**Recorded data:**
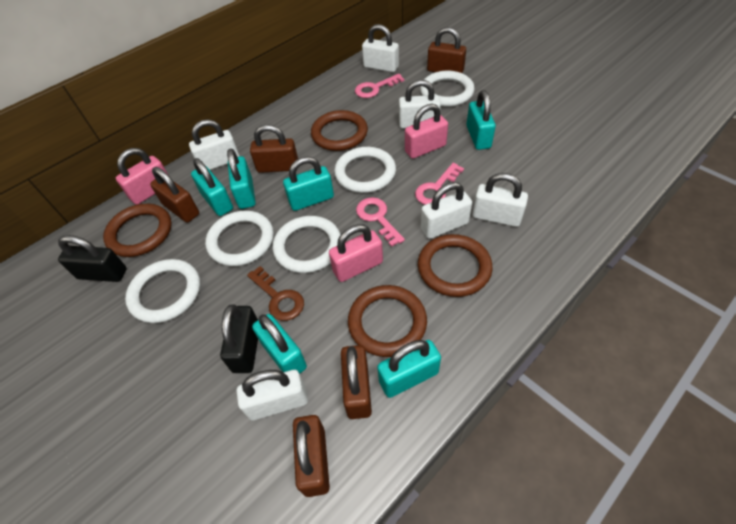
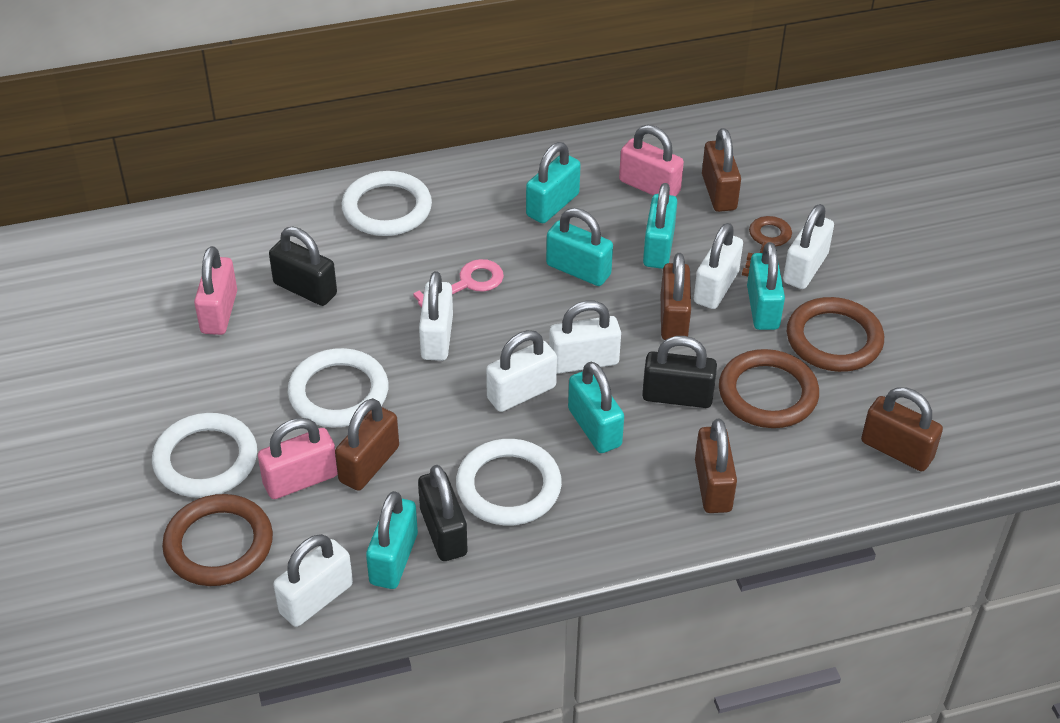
black padlock: 2 -> 3
brown ring: 4 -> 3
pink key: 3 -> 1
white ring: 5 -> 4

**Work to be completed:**
The pictures should not be reproduced; quote all of the other material exactly.

**Result below:**
black padlock: 2 -> 3
brown ring: 4 -> 3
pink key: 3 -> 1
white ring: 5 -> 4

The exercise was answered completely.